EXERCISE INSTRUCTIONS:
From the material below, copy each line that holds the word "dinner".
SUPPLIED MATERIAL section start
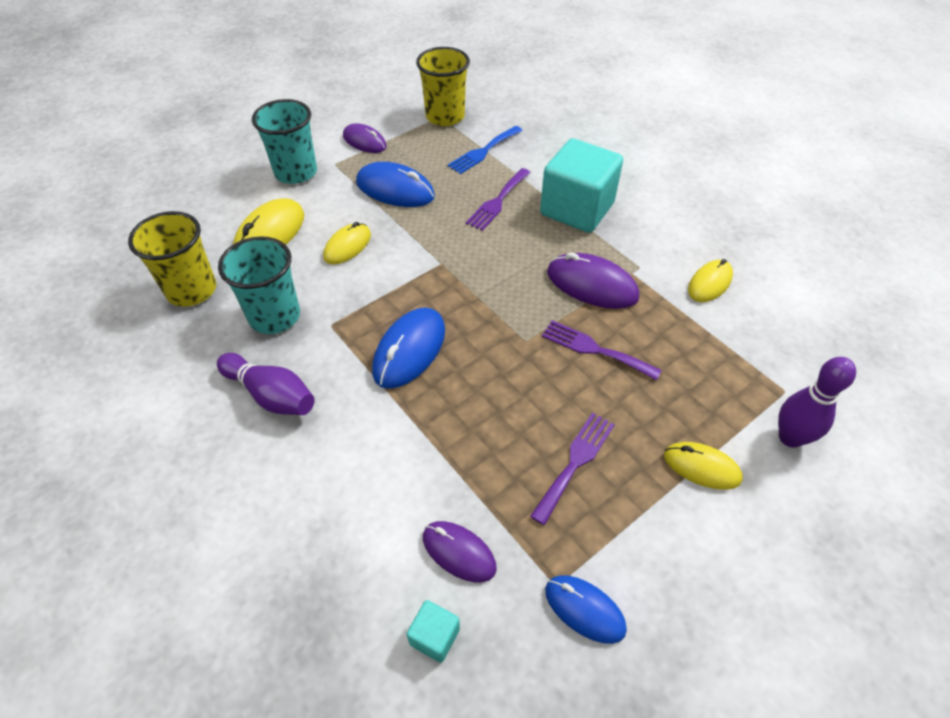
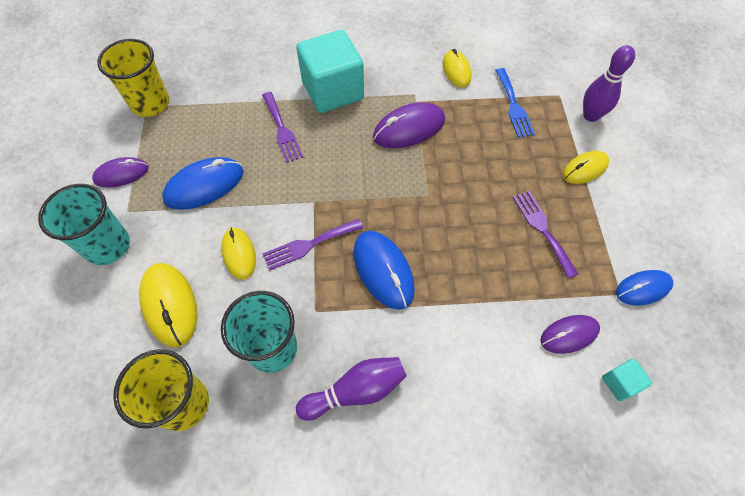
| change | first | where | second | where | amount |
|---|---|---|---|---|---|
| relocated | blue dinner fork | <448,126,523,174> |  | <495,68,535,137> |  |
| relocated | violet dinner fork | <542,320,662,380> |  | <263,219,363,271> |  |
SUPPLIED MATERIAL section end
WRITTEN ANSWER:
| relocated | blue dinner fork | <448,126,523,174> |  | <495,68,535,137> |  |
| relocated | violet dinner fork | <542,320,662,380> |  | <263,219,363,271> |  |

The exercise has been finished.